- Records to use -
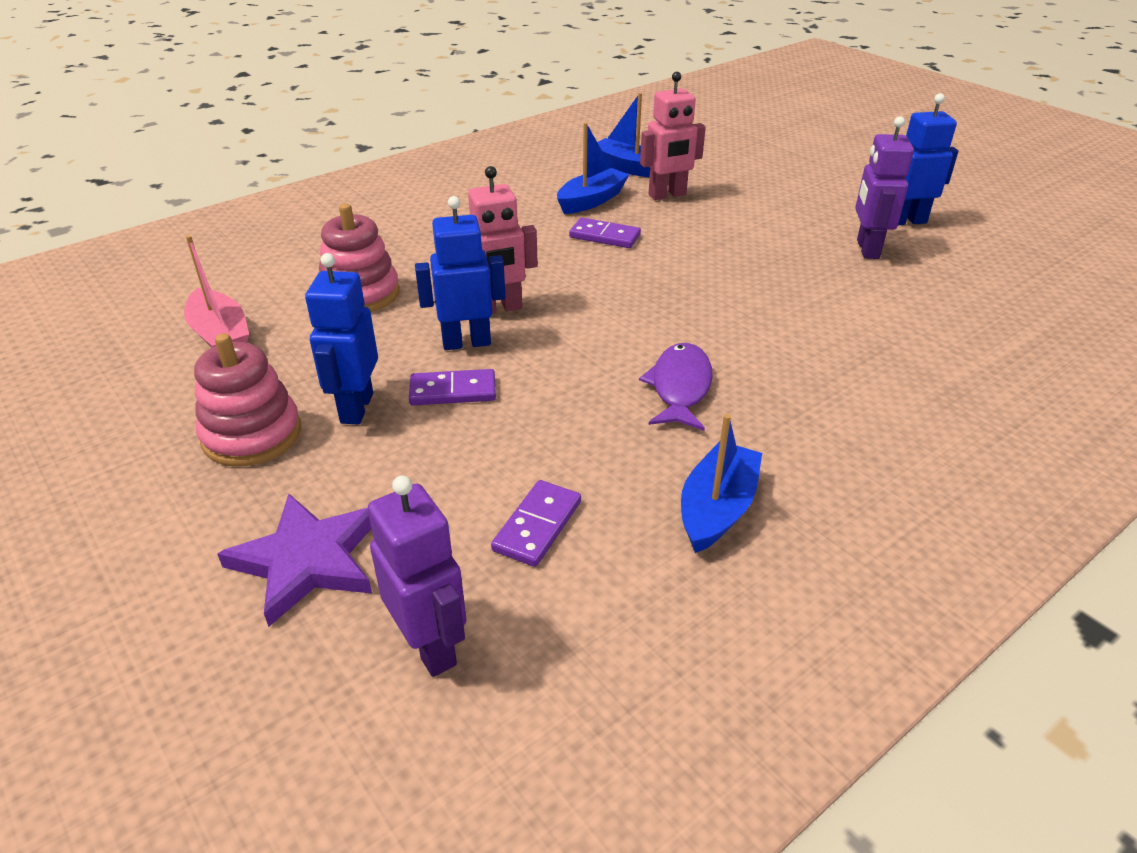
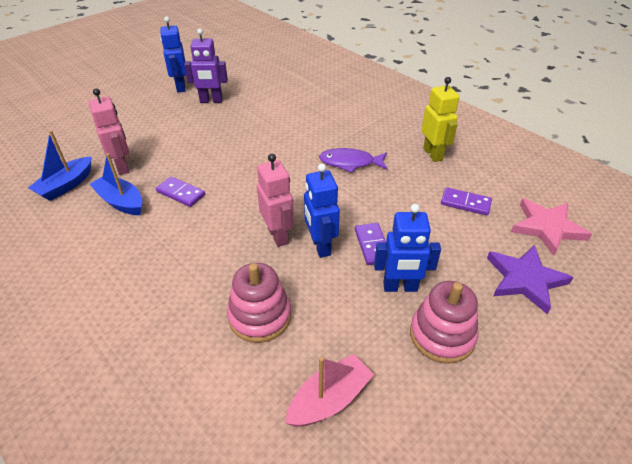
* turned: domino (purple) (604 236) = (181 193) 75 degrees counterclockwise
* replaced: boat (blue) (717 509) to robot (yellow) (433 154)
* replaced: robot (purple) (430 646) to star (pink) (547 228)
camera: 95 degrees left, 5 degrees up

==

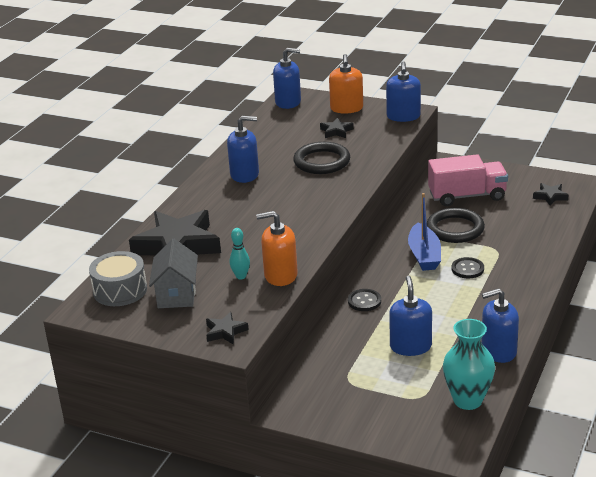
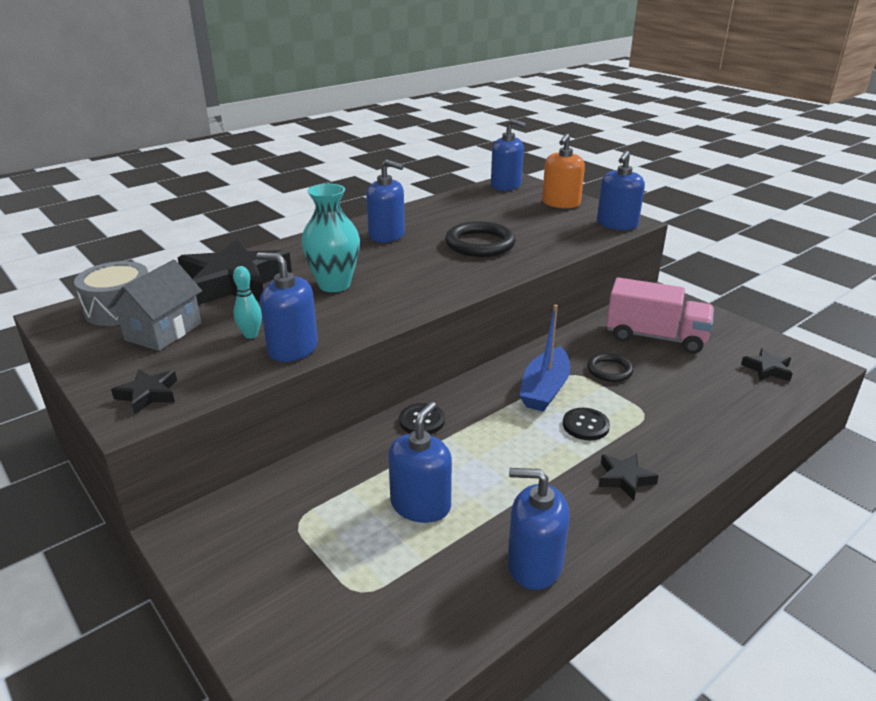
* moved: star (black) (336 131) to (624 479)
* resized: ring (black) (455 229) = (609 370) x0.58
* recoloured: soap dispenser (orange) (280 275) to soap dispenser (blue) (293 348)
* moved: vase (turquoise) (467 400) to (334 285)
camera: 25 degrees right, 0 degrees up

==

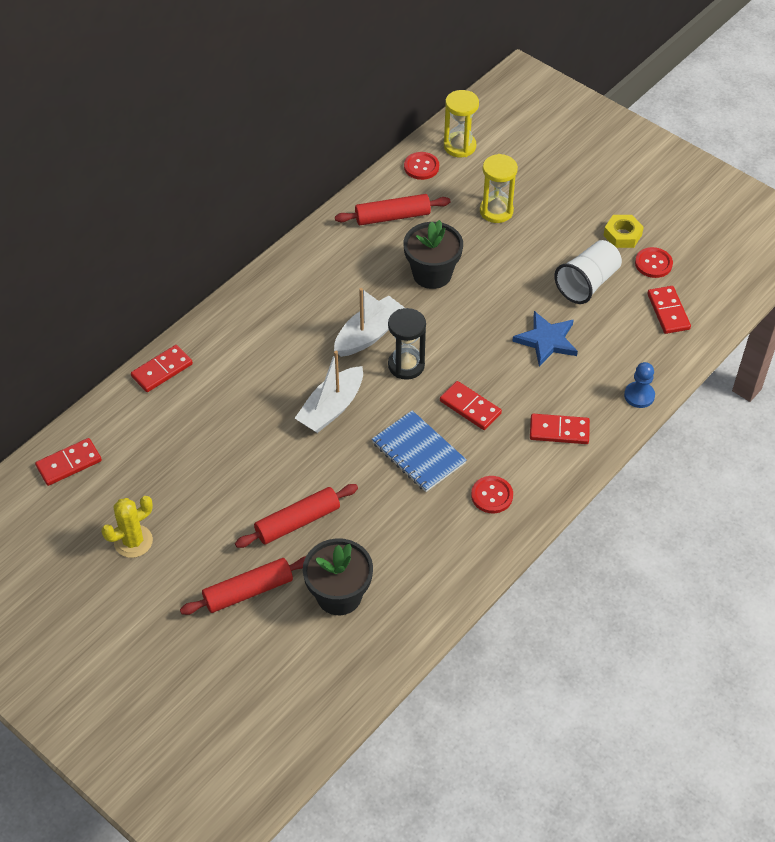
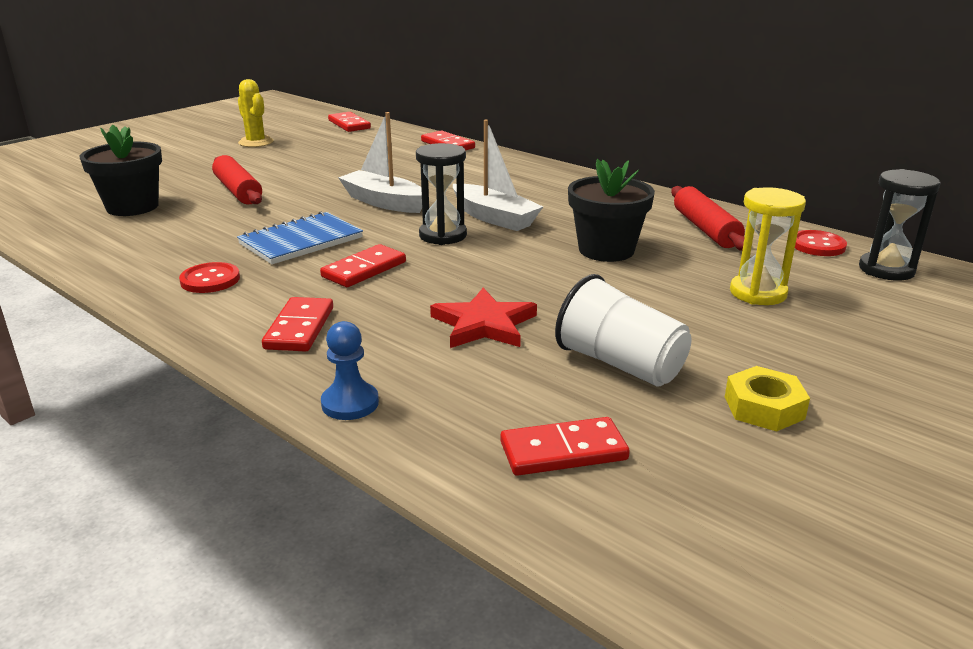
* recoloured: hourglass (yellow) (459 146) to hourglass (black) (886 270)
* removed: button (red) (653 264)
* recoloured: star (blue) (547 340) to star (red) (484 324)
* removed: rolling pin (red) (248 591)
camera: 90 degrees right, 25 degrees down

- To do -
Within the material above, output exactly the lines from the one with "75 degrees counterclockwise" through the one with "camera: 95 degrees left, 5 degrees up", end lines included, and nothing besides.

- Worked solution -
* turned: domino (purple) (604 236) = (181 193) 75 degrees counterclockwise
* replaced: boat (blue) (717 509) to robot (yellow) (433 154)
* replaced: robot (purple) (430 646) to star (pink) (547 228)
camera: 95 degrees left, 5 degrees up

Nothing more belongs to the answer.